Start of DATA TO USE

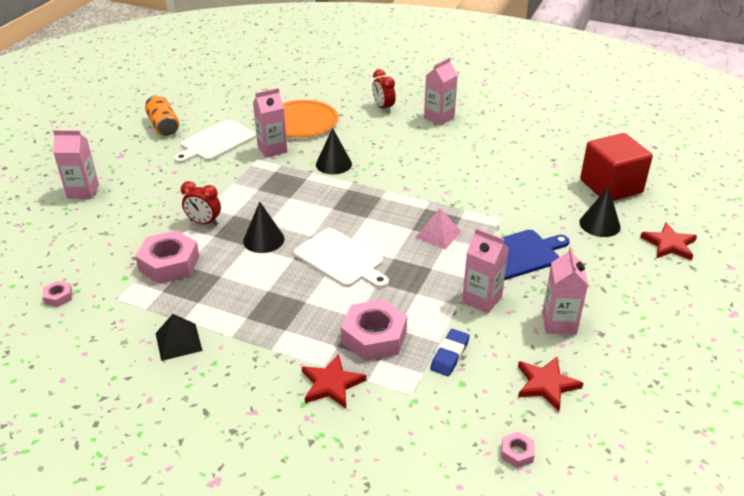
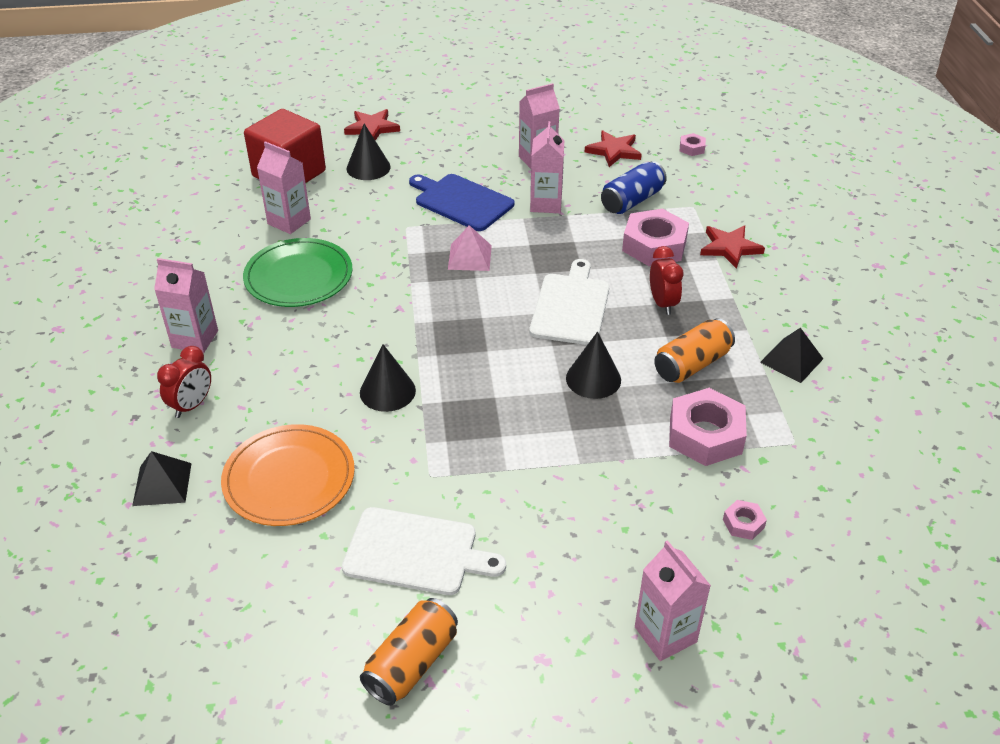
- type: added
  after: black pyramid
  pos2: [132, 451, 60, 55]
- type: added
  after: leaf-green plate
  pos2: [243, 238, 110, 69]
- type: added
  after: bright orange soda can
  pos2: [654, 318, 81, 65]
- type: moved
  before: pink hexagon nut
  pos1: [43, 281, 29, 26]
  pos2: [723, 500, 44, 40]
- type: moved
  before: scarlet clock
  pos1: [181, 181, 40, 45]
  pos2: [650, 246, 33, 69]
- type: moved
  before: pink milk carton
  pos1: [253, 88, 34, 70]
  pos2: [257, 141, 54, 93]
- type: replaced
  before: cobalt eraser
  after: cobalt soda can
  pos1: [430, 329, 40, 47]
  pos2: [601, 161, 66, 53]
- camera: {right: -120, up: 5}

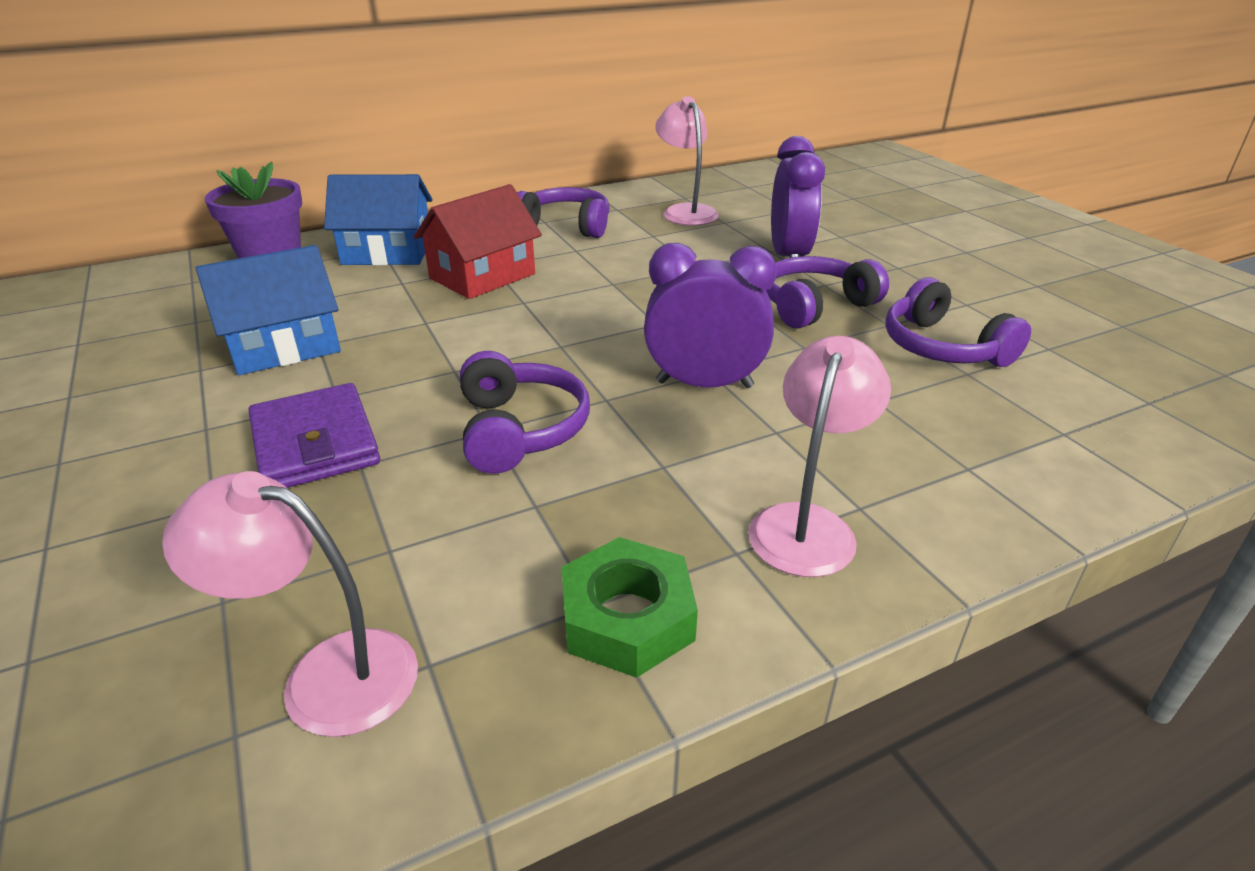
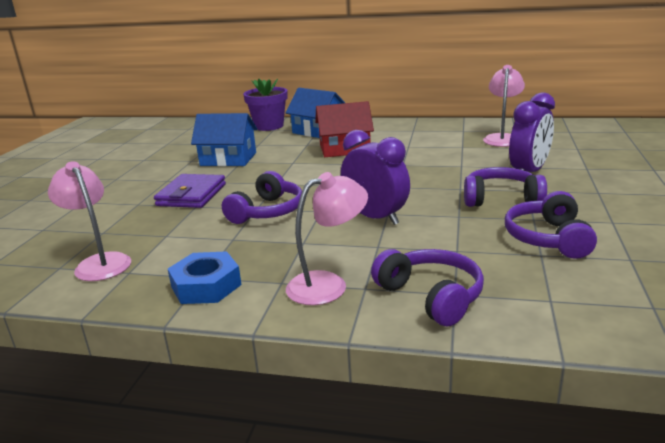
- type: moved
  before: violet headset
  pos1: [517, 187, 93, 51]
  pos2: [371, 249, 113, 77]
- type: recoloured
  before: leaf-green hexagon nut
  after: cobalt hexagon nut
  pos1: [561, 537, 137, 141]
  pos2: [168, 251, 74, 53]
- camera: {right: 40, up: -10}

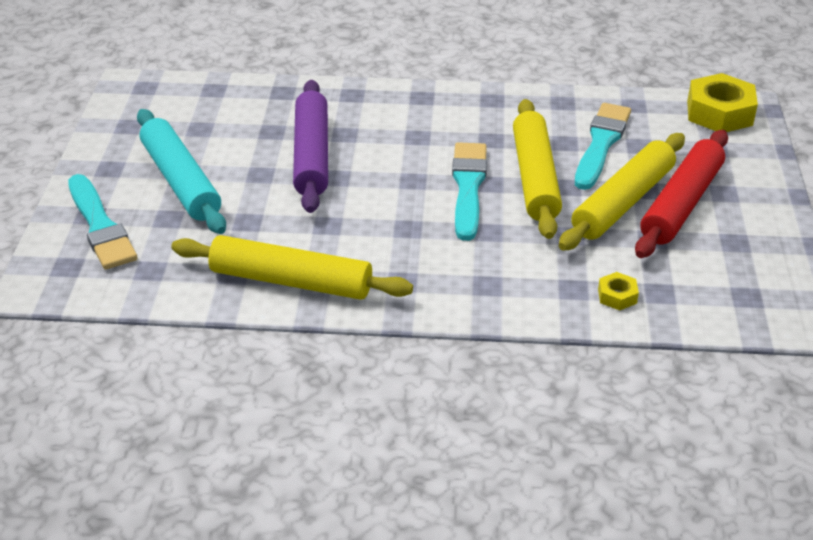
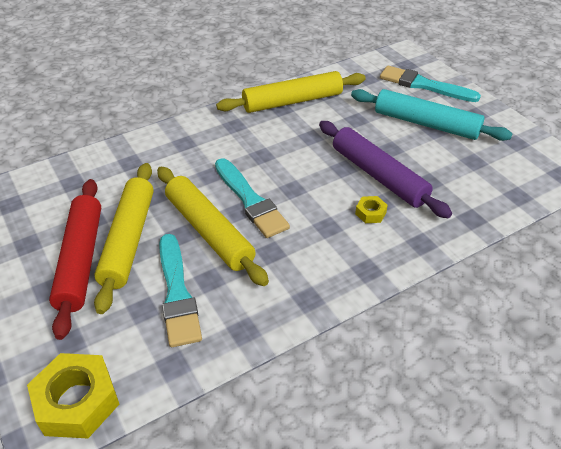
- type: moved
  before: golden hexagon nut
  pos1: [598, 272, 41, 38]
  pos2: [355, 196, 33, 27]
- camera: {right: 145, up: 5}

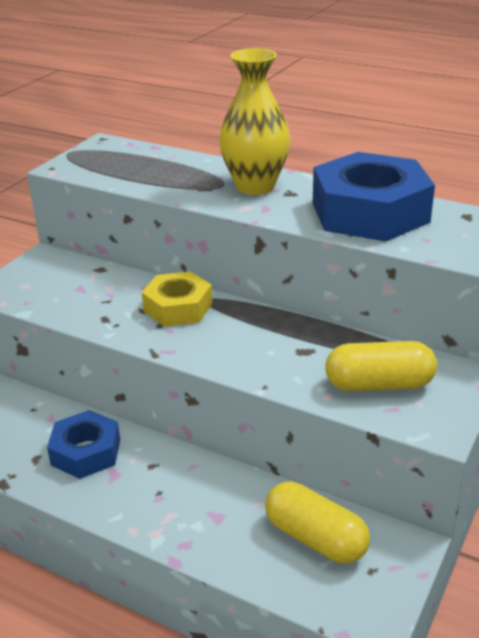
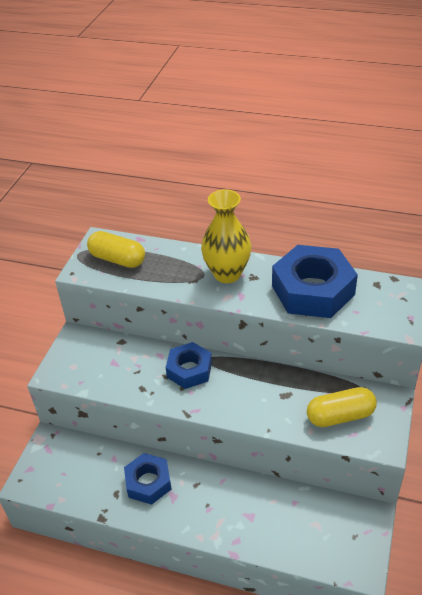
- type: moved
  before: golden pill
  pos1: [265, 481, 105, 83]
  pos2: [87, 231, 58, 37]
- type: recoloured
  before: golden hexagon nut
  after: cobalt hexagon nut
  pos1: [142, 271, 71, 55]
  pos2: [166, 342, 46, 47]
- camera: {right: -10, up: 10}

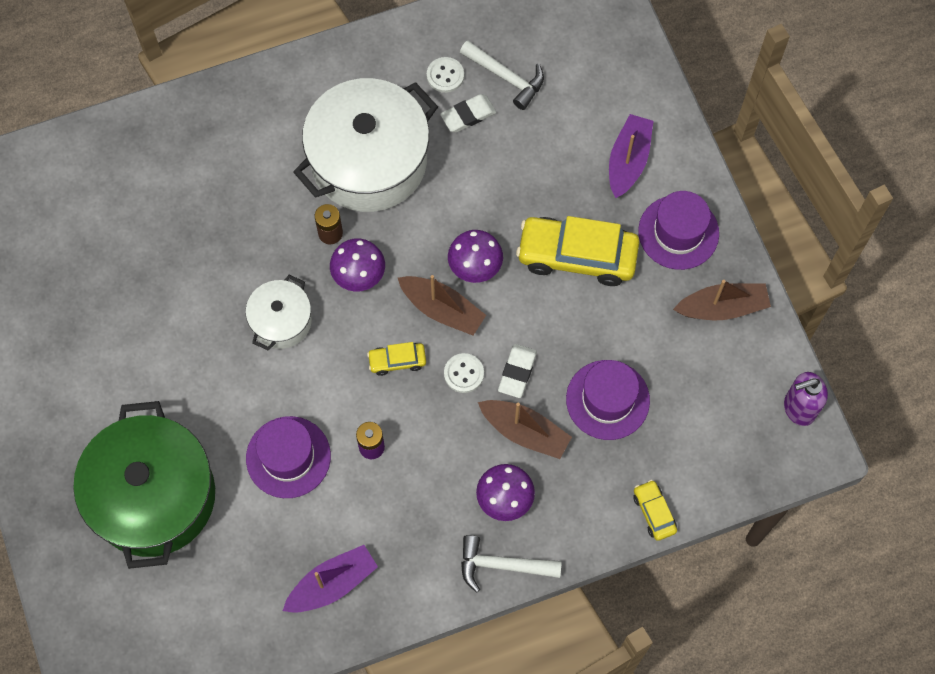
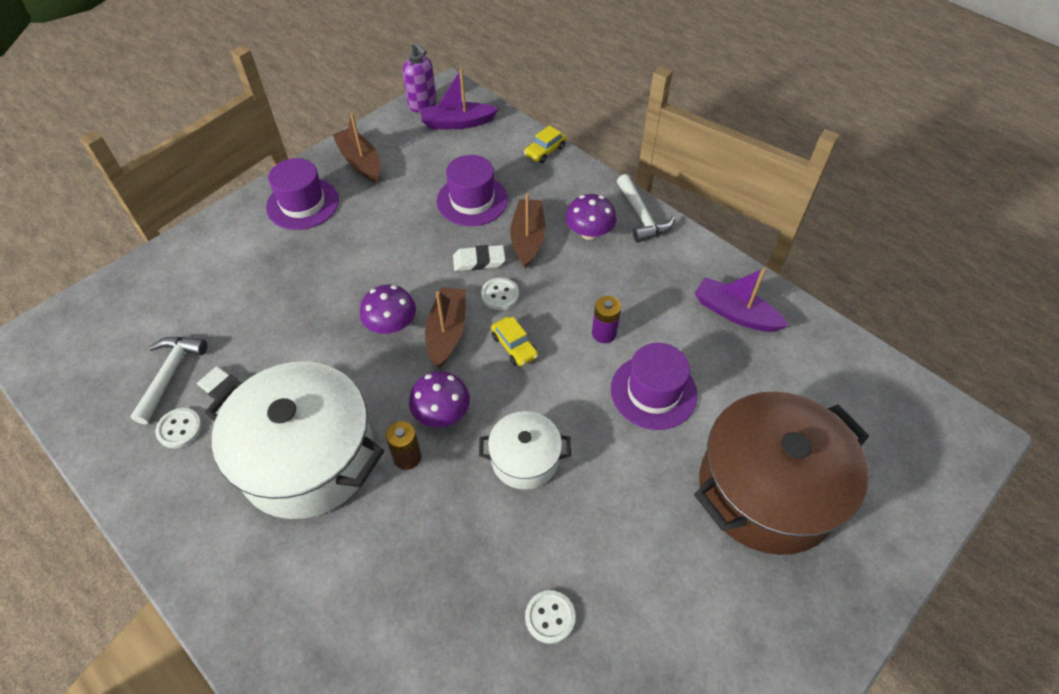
- type: removed
  before: golden car
  pos1: [516, 216, 123, 70]
- type: added
  after: white shirt button
  pos2: [525, 590, 50, 54]
- type: moved
  before: violet boat
  pos1: [609, 114, 44, 84]
  pos2: [421, 69, 78, 60]
- type: recoloured
  before: leaf-green cooking pot
  after: dark brown cooking pot
  pos1: [73, 401, 142, 168]
  pos2: [694, 391, 175, 164]
- camera: {right: -115, up: -15}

End of DATA TO USE

(WHAT TO PRODUCE) Only the lines above starting with the one with "pos2: [723, 500, 44, 40]" and going through the one with "pos1: [430, 329, 40, 47]" are to be copied, word for word and with both ends kept.

(SOLUTION)
  pos2: [723, 500, 44, 40]
- type: moved
  before: scarlet clock
  pos1: [181, 181, 40, 45]
  pos2: [650, 246, 33, 69]
- type: moved
  before: pink milk carton
  pos1: [253, 88, 34, 70]
  pos2: [257, 141, 54, 93]
- type: replaced
  before: cobalt eraser
  after: cobalt soda can
  pos1: [430, 329, 40, 47]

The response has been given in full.